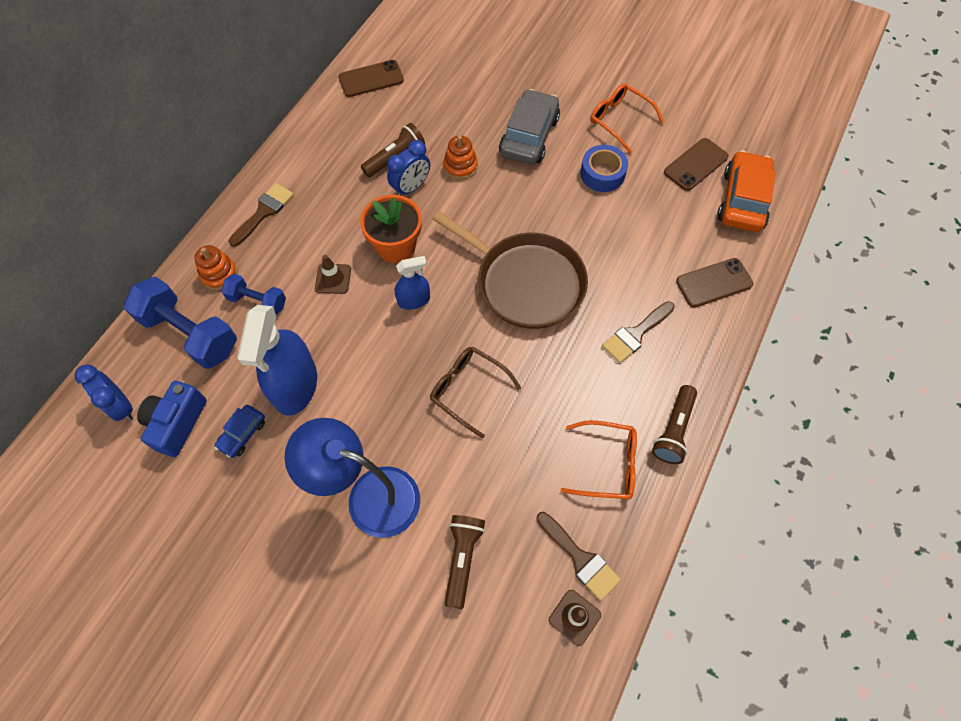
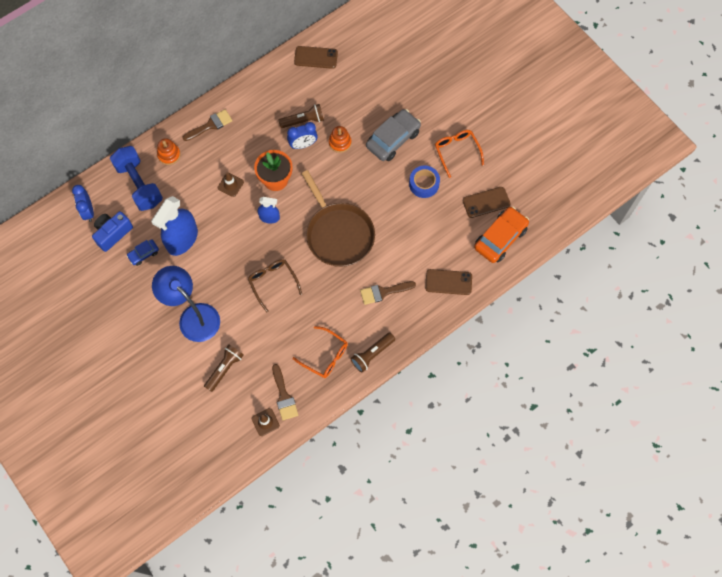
camera: 25 degrees right, 5 degrees up
(257, 301) = (183, 181): blue dumbbell -> none

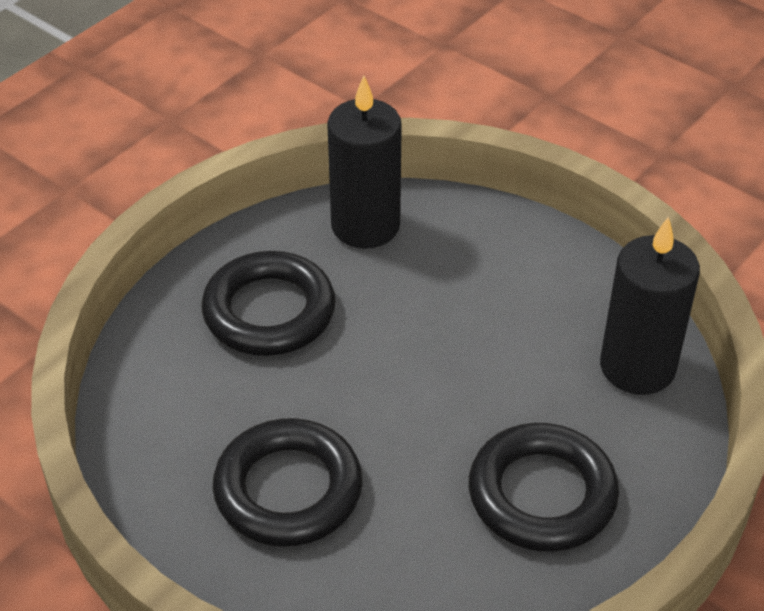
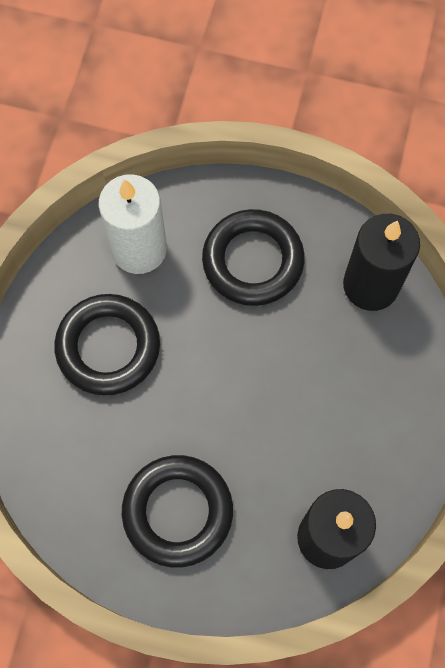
camera: 65 degrees right, 25 degrees up
(178, 412) = (139, 249): none -> white candle

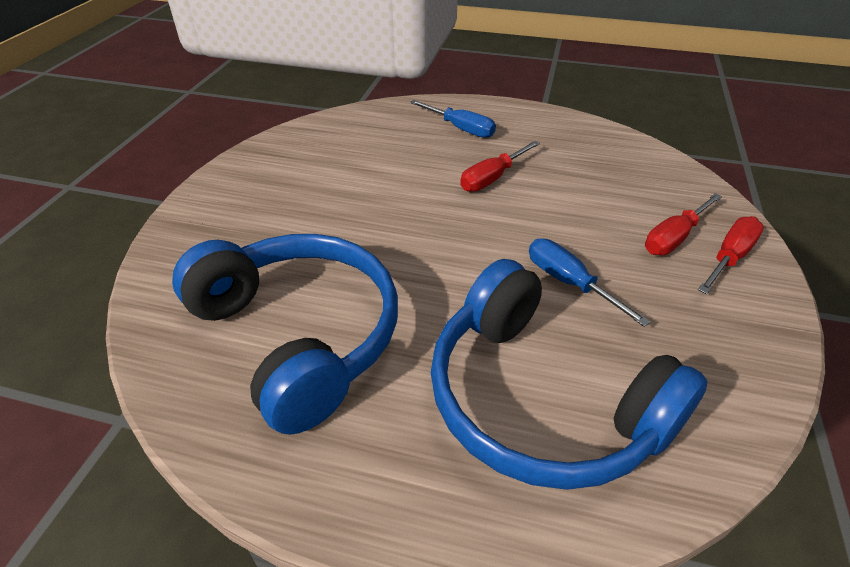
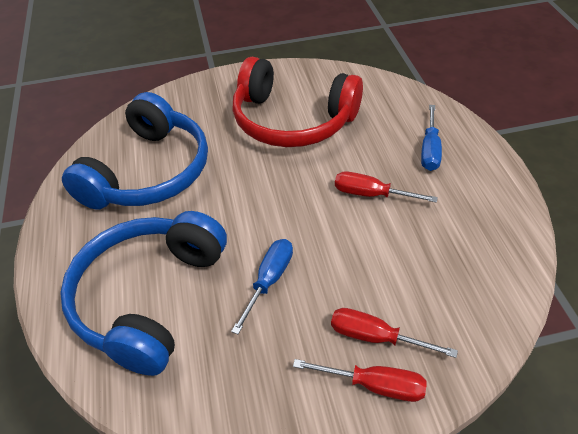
camera: 65 degrees right, 5 degrees up
(332, 187) = (292, 120): none -> red headphones

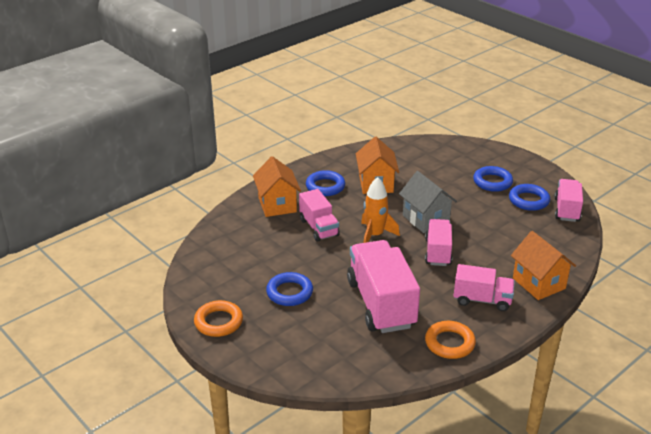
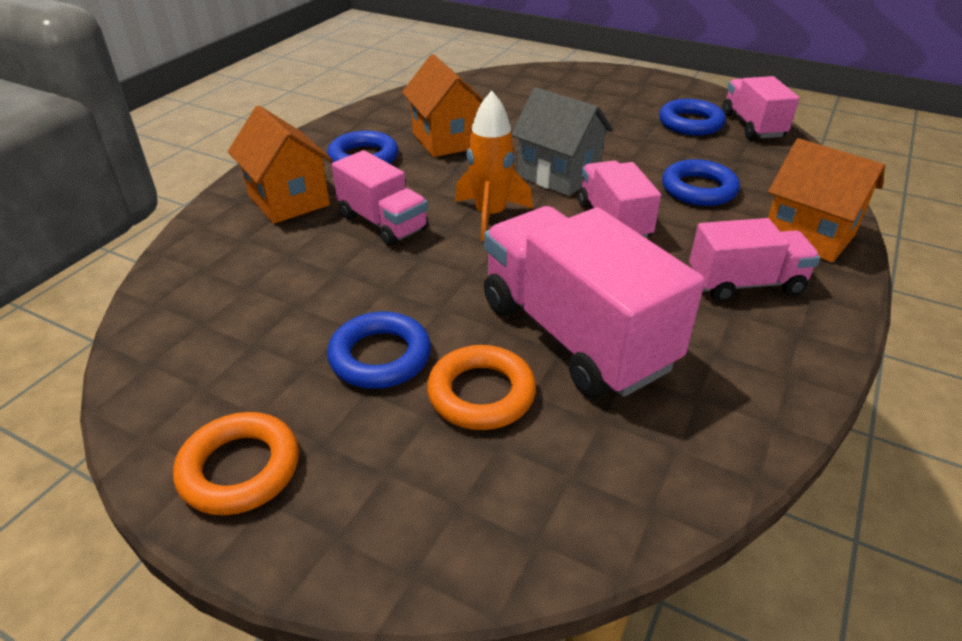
camera: 20 degrees left, 5 degrees up
(449, 343) = (755, 382): orange ring -> orange ring (481, 393)
(492, 182) = (621, 109): blue ring -> blue ring (698, 189)

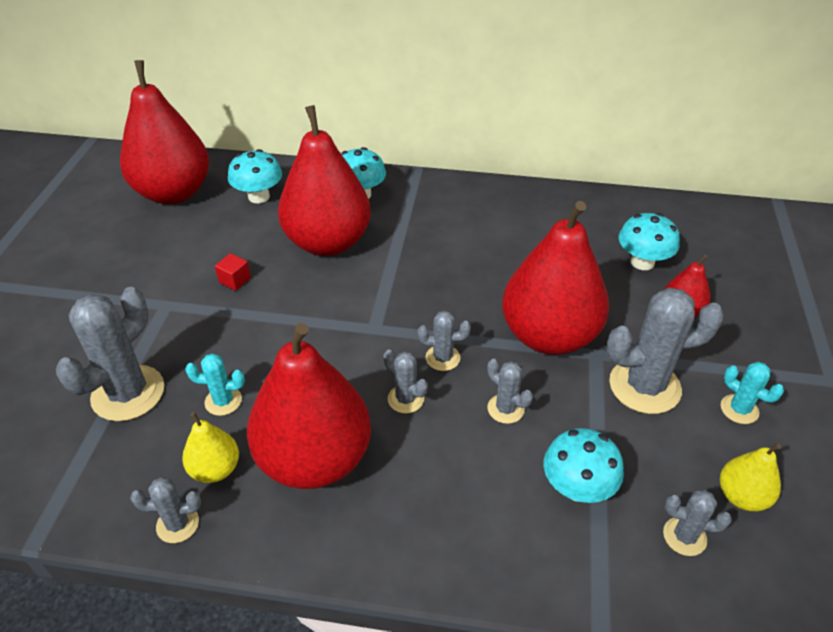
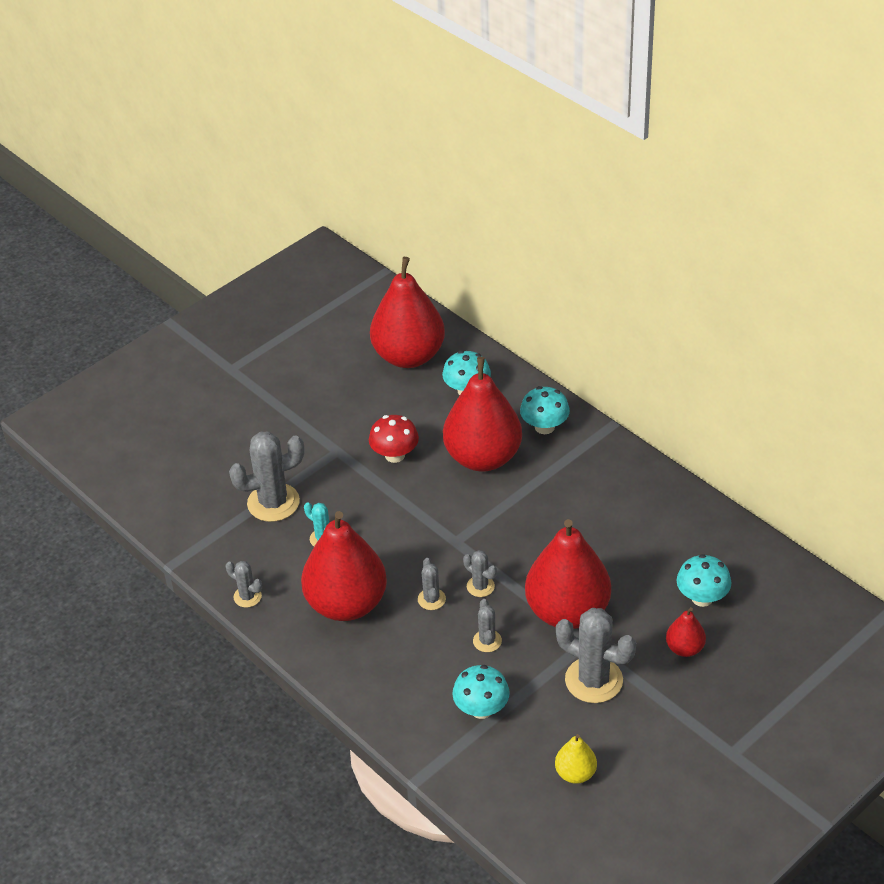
camera: 40 degrees right, 0 degrees up
(215, 469) = (288, 578): yellow pear -> none
(235, 280) = (395, 455): red cube -> red mushroom
(684, 536) = (514, 770): grey cactus -> none
(739, 409) = (640, 730): turquoise cactus -> none

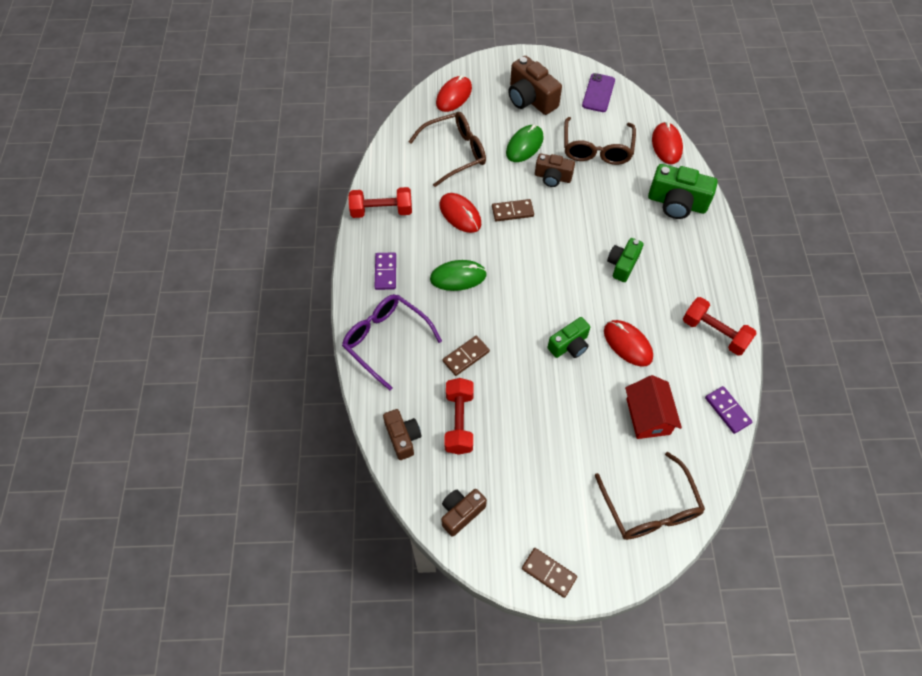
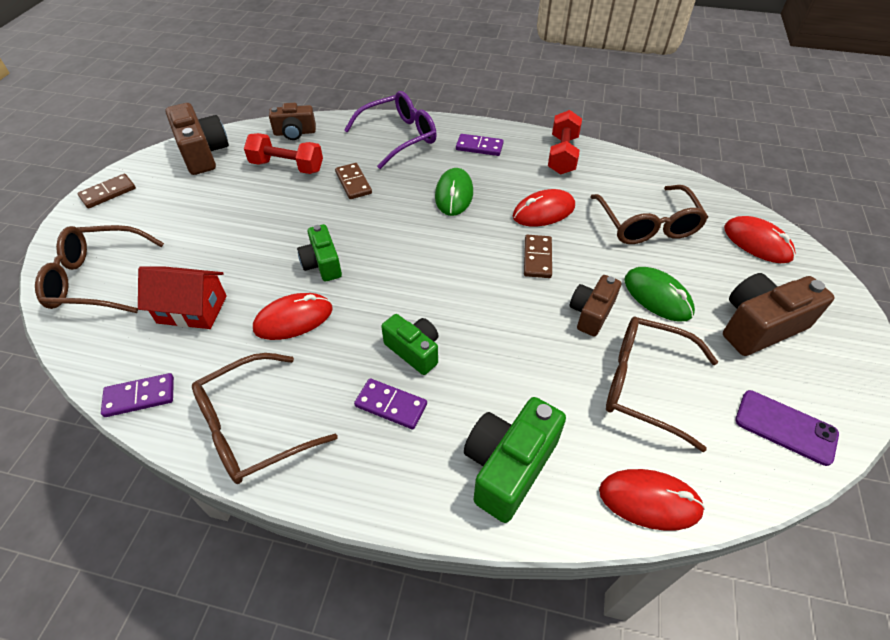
camera: 105 degrees right, 10 degrees down
(461, 513) = (203, 153): brown camera -> brown camera, size x1.57
(666, 266) = (391, 405): none -> purple domino
(714, 333) = (254, 427): red dumbbell -> brown glasses

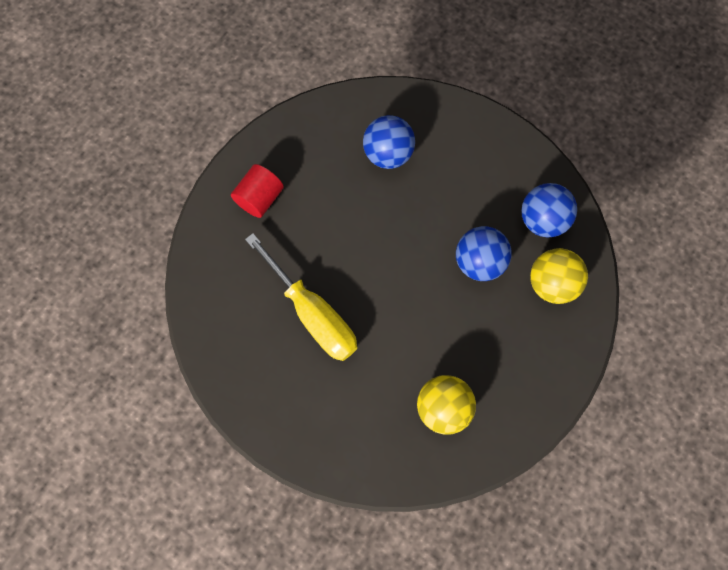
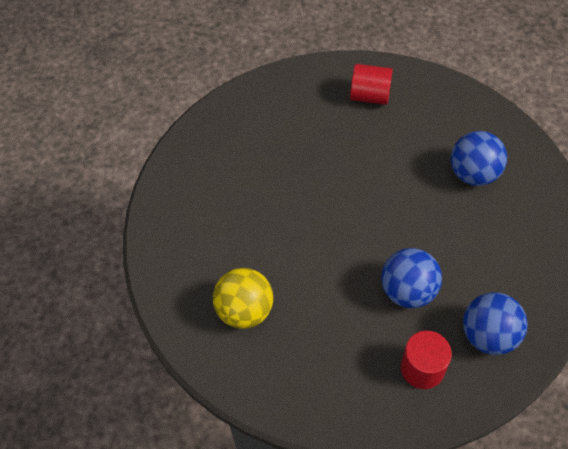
camera: 70 degrees right, 15 degrees down
(313, 314) = (285, 174): yellow screwdriver -> none
(551, 283) = (422, 368): yellow ball -> red cylinder

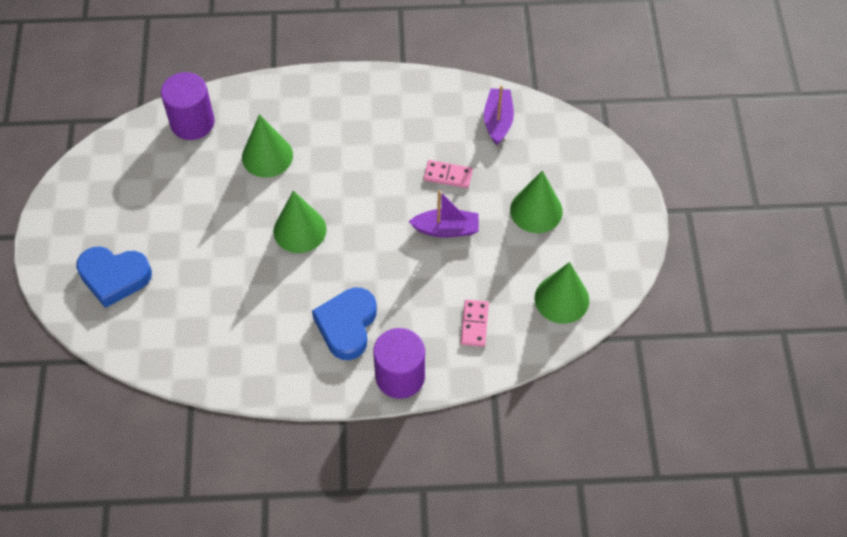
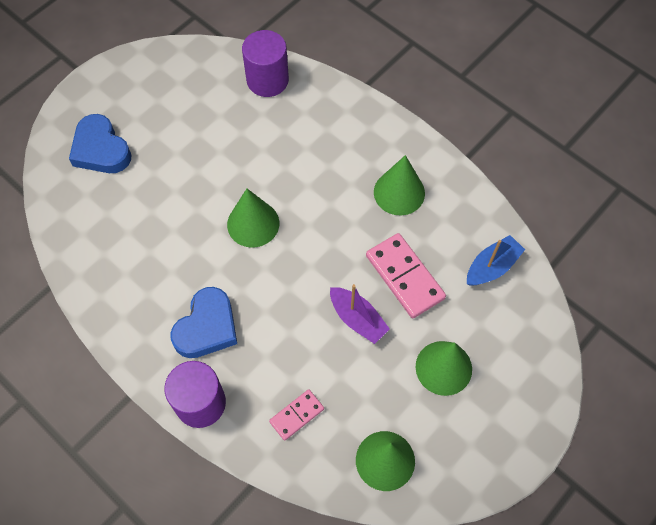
camera: 45 degrees right, 5 degrees up
(267, 156) = (291, 148): green cone -> green cone (399, 192)
(347, 325) = (207, 327): blue heart -> blue heart turned 150 degrees clockwise
(448, 175) = (405, 277): pink domino -> pink domino, size x1.74
(498, 121) = (492, 267): purple boat -> blue boat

Task directions
Reproduce verbatim the opening line of the material and every line after it, up to and including the line with "(448, 175) = (405, 277): pink", but no pictures.

Reply to the exercise
camera: 25 degrees right, 5 degrees up
(257, 301) = (183, 181): blue dumbbell -> none

camera: 65 degrees right, 25 degrees up
(178, 412) = (139, 249): none -> white candle

camera: 65 degrees right, 5 degrees up
(332, 187) = (292, 120): none -> red headphones

camera: 20 degrees left, 5 degrees up
(449, 343) = (755, 382): orange ring -> orange ring (481, 393)
(492, 182) = (621, 109): blue ring -> blue ring (698, 189)

camera: 40 degrees right, 0 degrees up
(215, 469) = (288, 578): yellow pear -> none
(235, 280) = (395, 455): red cube -> red mushroom
(684, 536) = (514, 770): grey cactus -> none
(739, 409) = (640, 730): turquoise cactus -> none

camera: 105 degrees right, 10 degrees down
(461, 513) = (203, 153): brown camera -> brown camera, size x1.57
(666, 266) = (391, 405): none -> purple domino
(714, 333) = (254, 427): red dumbbell -> brown glasses

camera: 70 degrees right, 15 degrees down
(313, 314) = (285, 174): yellow screwdriver -> none
(551, 283) = (422, 368): yellow ball -> red cylinder

camera: 45 degrees right, 5 degrees up
(267, 156) = (291, 148): green cone -> green cone (399, 192)
(347, 325) = (207, 327): blue heart -> blue heart turned 150 degrees clockwise
(448, 175) = (405, 277): pink domino -> pink domino, size x1.74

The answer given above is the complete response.